* start *
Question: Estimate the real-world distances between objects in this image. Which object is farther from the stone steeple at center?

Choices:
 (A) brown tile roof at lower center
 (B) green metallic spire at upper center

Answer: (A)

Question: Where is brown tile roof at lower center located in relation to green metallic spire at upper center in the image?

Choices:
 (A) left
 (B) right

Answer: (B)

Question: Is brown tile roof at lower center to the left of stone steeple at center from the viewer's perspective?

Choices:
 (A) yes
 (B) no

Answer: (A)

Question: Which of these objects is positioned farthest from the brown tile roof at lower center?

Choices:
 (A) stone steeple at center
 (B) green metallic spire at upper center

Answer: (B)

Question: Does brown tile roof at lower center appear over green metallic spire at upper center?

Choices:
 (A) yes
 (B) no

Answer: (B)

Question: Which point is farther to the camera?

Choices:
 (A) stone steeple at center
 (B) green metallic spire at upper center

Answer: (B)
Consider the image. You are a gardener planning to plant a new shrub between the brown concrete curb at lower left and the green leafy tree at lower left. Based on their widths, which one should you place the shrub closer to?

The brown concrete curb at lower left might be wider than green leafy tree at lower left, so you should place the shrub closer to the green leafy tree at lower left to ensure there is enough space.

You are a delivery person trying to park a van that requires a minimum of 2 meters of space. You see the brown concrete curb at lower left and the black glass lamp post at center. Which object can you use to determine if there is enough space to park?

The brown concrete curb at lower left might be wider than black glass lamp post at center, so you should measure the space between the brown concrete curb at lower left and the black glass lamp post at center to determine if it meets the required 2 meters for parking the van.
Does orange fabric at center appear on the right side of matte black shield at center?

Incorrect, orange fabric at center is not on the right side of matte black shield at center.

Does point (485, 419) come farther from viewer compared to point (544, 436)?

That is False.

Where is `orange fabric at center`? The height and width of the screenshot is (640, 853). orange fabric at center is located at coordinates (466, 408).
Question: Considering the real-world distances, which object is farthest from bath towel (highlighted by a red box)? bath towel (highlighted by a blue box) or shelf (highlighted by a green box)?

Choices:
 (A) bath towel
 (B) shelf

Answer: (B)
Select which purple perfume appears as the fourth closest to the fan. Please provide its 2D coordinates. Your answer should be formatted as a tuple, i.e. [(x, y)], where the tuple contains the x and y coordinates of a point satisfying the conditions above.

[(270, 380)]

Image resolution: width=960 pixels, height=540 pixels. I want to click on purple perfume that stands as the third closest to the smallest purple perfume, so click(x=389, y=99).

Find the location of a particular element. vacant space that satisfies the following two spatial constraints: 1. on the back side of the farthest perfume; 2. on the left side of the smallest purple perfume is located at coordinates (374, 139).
* end *
- _Work to complete_:
Identify every line in the material above that contains the string "towel" and copy each of those lines in full. Treat the match as case-sensitive.

- _The completed task_:
Question: Considering the real-world distances, which object is farthest from bath towel (highlighted by a red box)? bath towel (highlighted by a blue box) or shelf (highlighted by a green box)?
 (A) bath towel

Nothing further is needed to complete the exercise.